### Work required:
Scan the records below for the line with "(632, 609) = (636, 348): yellow" and the line with "(588, 160) = (115, 485): none", and retype that range exactly, both ends included, pictures excepted.

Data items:
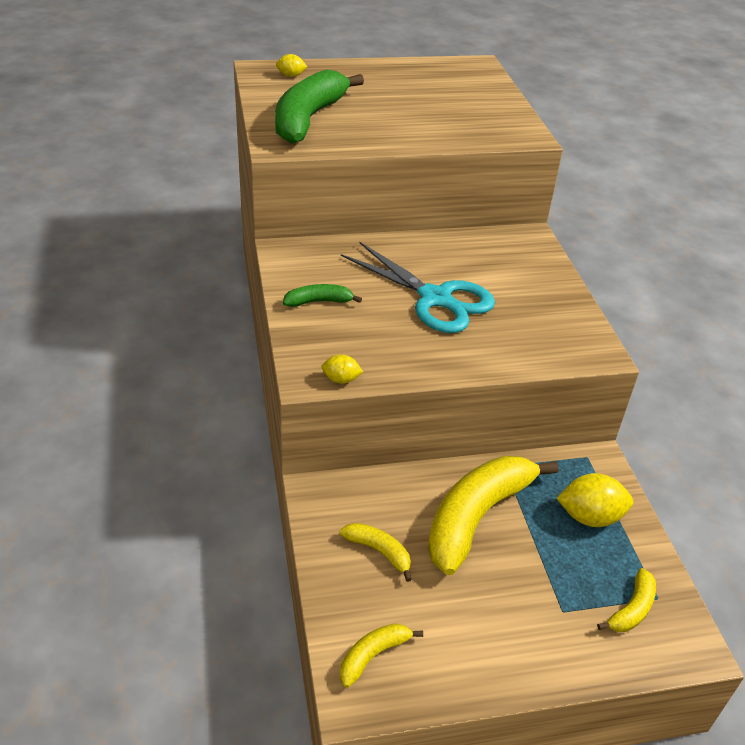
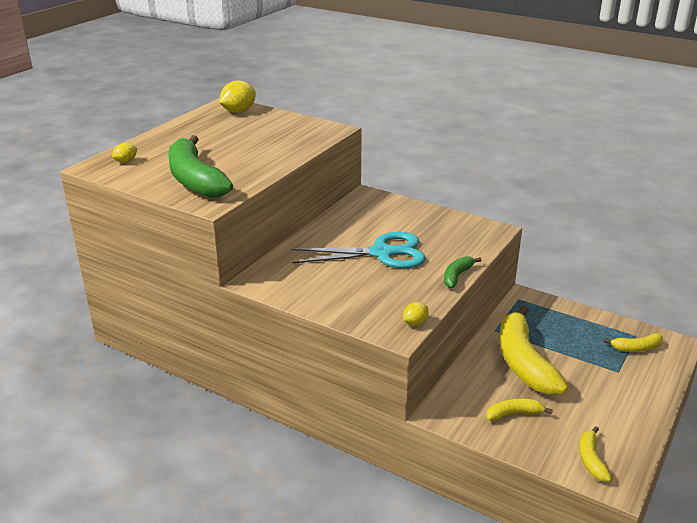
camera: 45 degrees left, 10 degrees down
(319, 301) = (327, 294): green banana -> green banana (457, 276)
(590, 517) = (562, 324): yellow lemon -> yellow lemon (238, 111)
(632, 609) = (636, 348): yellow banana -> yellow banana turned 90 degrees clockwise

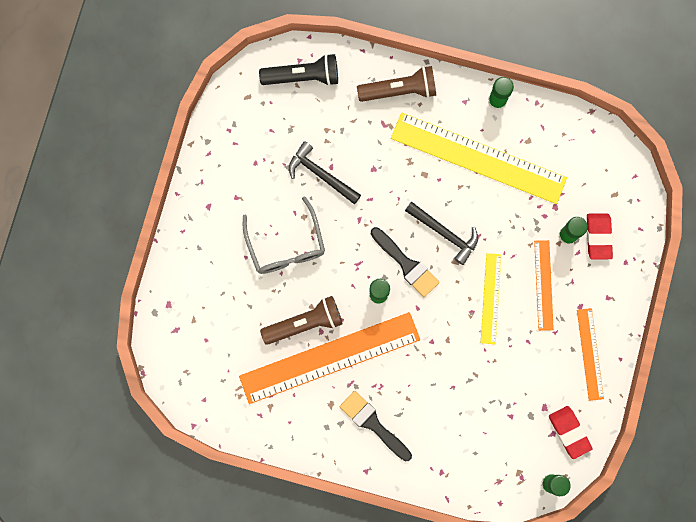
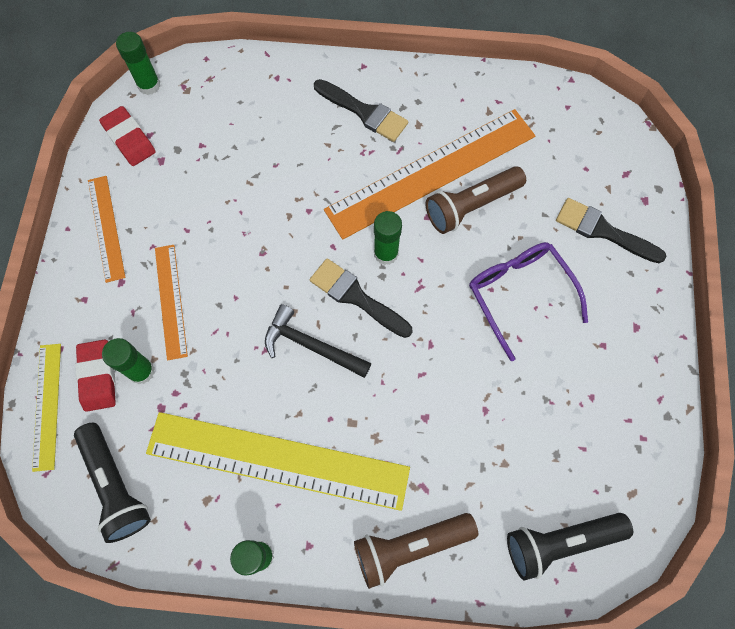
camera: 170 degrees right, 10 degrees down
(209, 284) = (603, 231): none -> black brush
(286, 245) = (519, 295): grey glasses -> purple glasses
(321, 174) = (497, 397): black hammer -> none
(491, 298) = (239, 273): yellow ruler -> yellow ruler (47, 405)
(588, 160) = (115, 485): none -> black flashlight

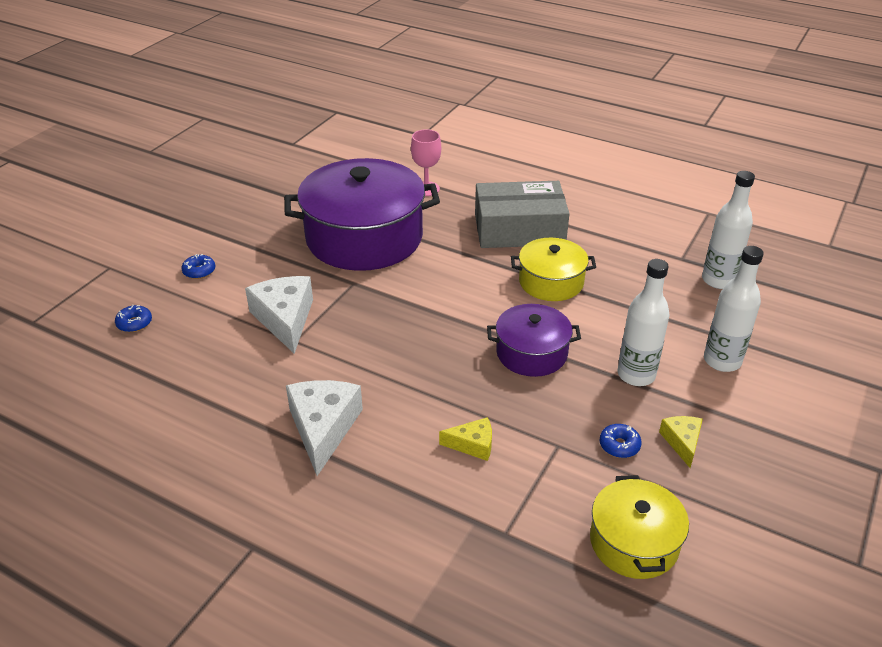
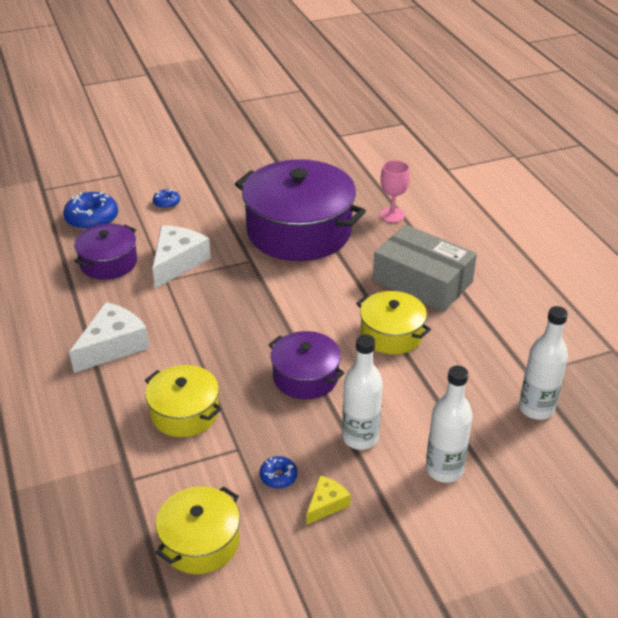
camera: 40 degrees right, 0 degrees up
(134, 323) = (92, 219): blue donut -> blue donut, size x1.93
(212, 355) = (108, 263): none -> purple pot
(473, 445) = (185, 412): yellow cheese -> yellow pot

### Solution for this exercise:
(632, 609) = (636, 348): yellow banana -> yellow banana turned 90 degrees clockwise

camera: 170 degrees right, 10 degrees down
(209, 284) = (603, 231): none -> black brush
(286, 245) = (519, 295): grey glasses -> purple glasses
(321, 174) = (497, 397): black hammer -> none
(491, 298) = (239, 273): yellow ruler -> yellow ruler (47, 405)
(588, 160) = (115, 485): none -> black flashlight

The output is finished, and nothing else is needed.